- **WHAT THE TASK ASKS**: An exact copy of the records below is required, and it must contain no pictures.

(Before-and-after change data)

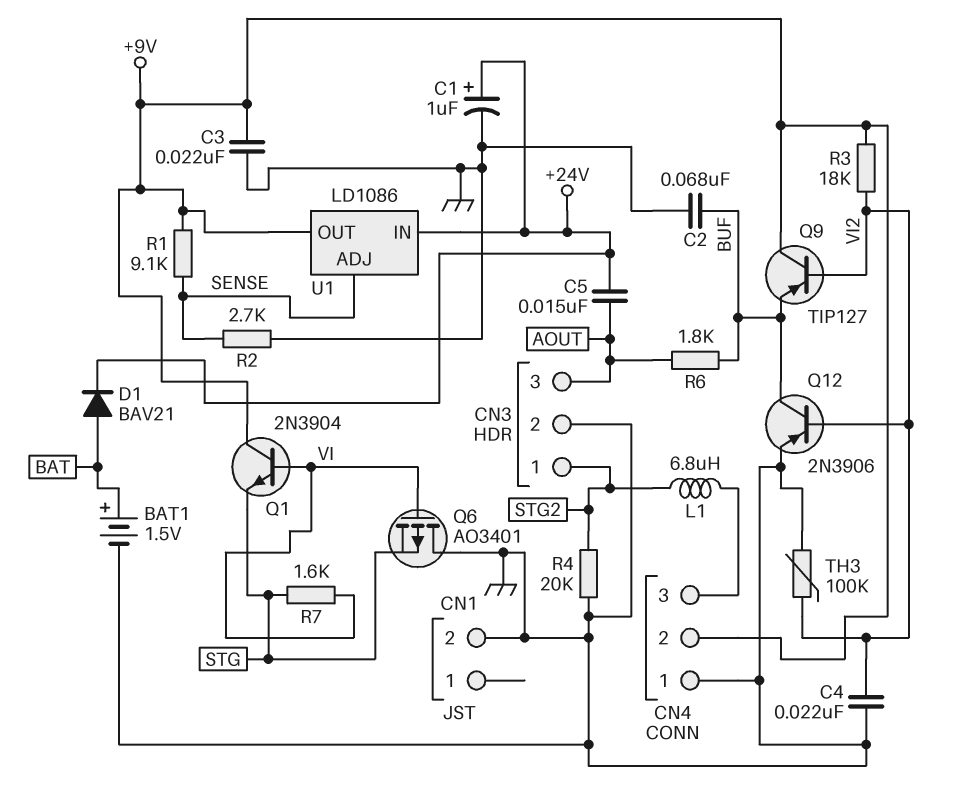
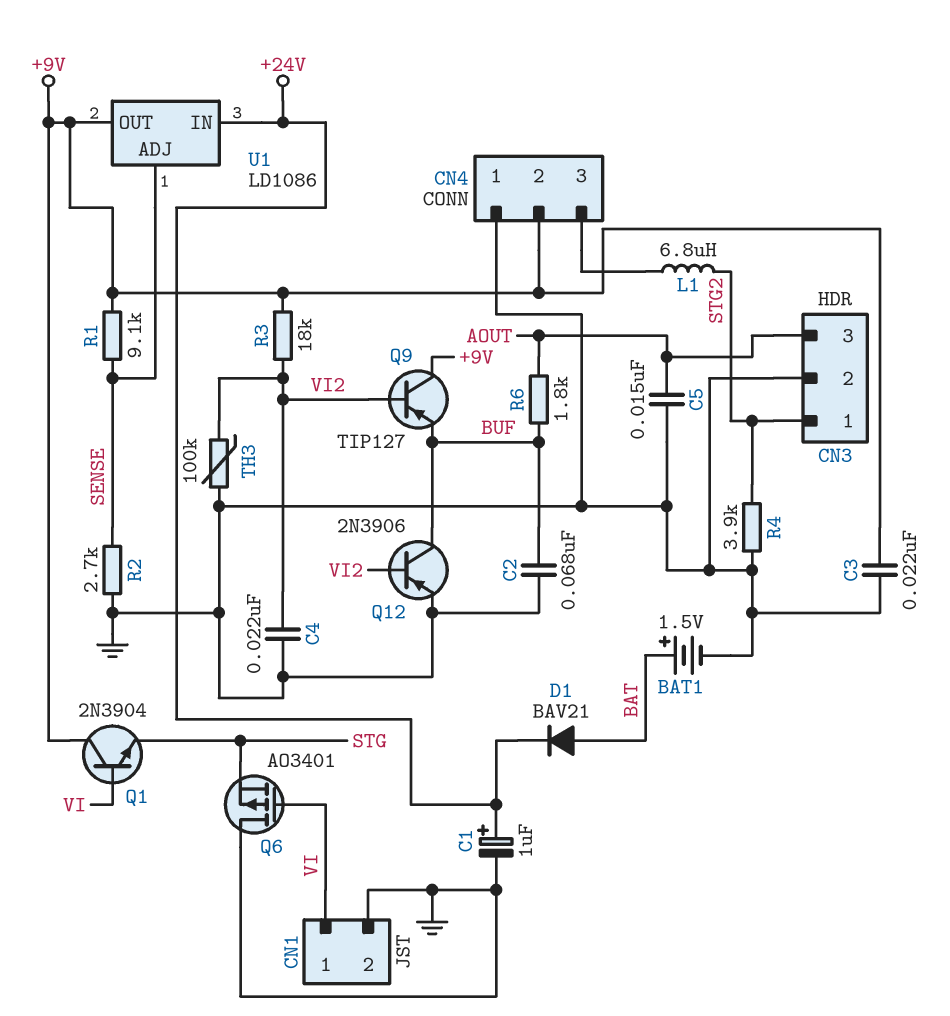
C5: 15nF (+24V, AOUT) -> 15nF (AOUT, GND)
CN1 pin 1: none -> VI
R4: 20k (GND, STG2) -> 3.9k (GND, STG2)
R7: 1.6k (STG, VI) -> none

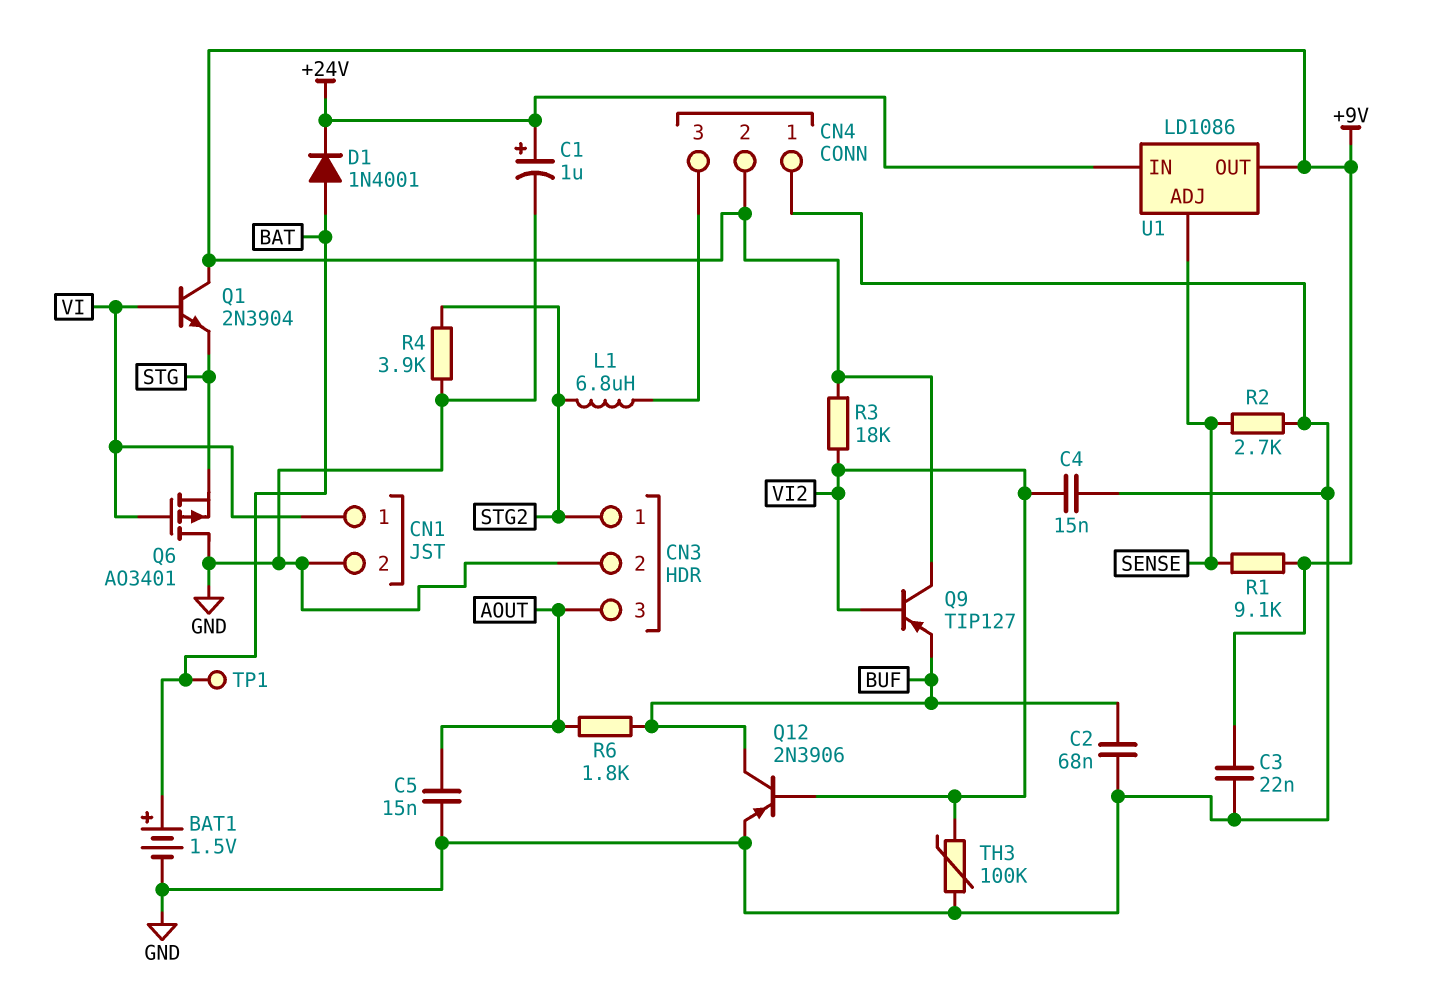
C4: 22nF (GND, VI2) -> 15nF (GND, VI2)
D1: diode BAV21 (A BAT, K +24V) -> diode 1N4001 (A BAT, K +24V)
TP1: none -> test point (BAT)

- **FINISHED EXERCISE**:
C5: 15nF (+24V, AOUT) -> 15nF (AOUT, GND)
CN1 pin 1: none -> VI
R4: 20k (GND, STG2) -> 3.9k (GND, STG2)
R7: 1.6k (STG, VI) -> none

C4: 22nF (GND, VI2) -> 15nF (GND, VI2)
D1: diode BAV21 (A BAT, K +24V) -> diode 1N4001 (A BAT, K +24V)
TP1: none -> test point (BAT)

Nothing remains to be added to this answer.